■ **Exercise directions**
Return only the lines from the one that contains "gray cross: (86, 31) -> (105, 41), size x1.5" through the last line of the records below, exactly as they stand. Pictures are not part of the copy.

──────── Record extracts

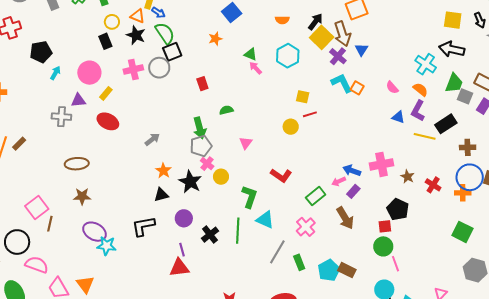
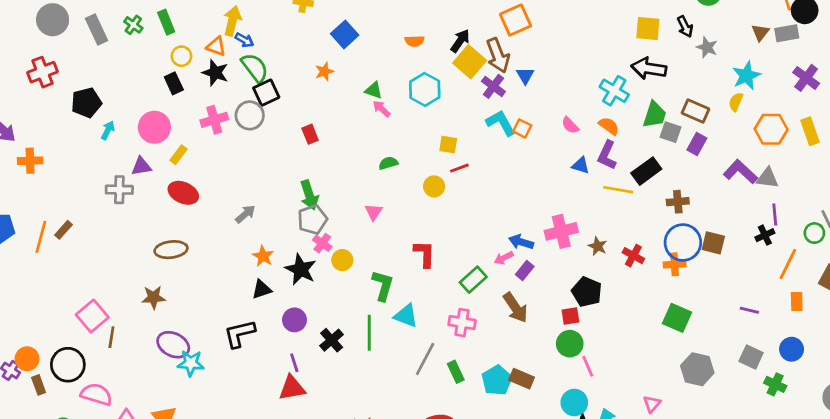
green semicircle: (226, 110) -> (388, 163), moved
brown ellipse: (77, 164) -> (171, 250), moved
red L-shape: (281, 175) -> (424, 254), turned -120
pink cross: (306, 227) -> (462, 323), turned -36

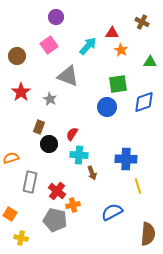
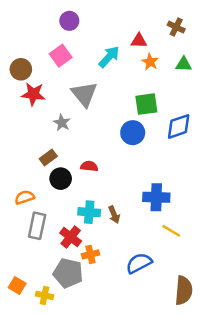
green triangle: (150, 62) -> (184, 64), moved
gray triangle: (68, 76) -> (84, 94), turned 30
red star: (21, 92) -> (33, 94), moved, turned -30
brown rectangle: (39, 127) -> (48, 158), turned 32
red semicircle: (72, 134) -> (89, 166), turned 64
cyan cross: (79, 155) -> (89, 212), moved
orange semicircle: (11, 158) -> (25, 197), moved
yellow line: (138, 186) -> (171, 231), turned -42
orange square: (10, 214) -> (17, 285), moved
yellow cross: (21, 238) -> (44, 295), moved

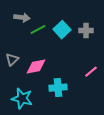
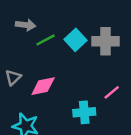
gray cross: (86, 31) -> (105, 41), size x1.5
cyan cross: (58, 88) -> (84, 112), moved

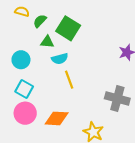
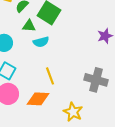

────────────────

■ **Task result**
gray cross: (86, 31) -> (105, 41), size x1.5
cyan cross: (58, 88) -> (84, 112), moved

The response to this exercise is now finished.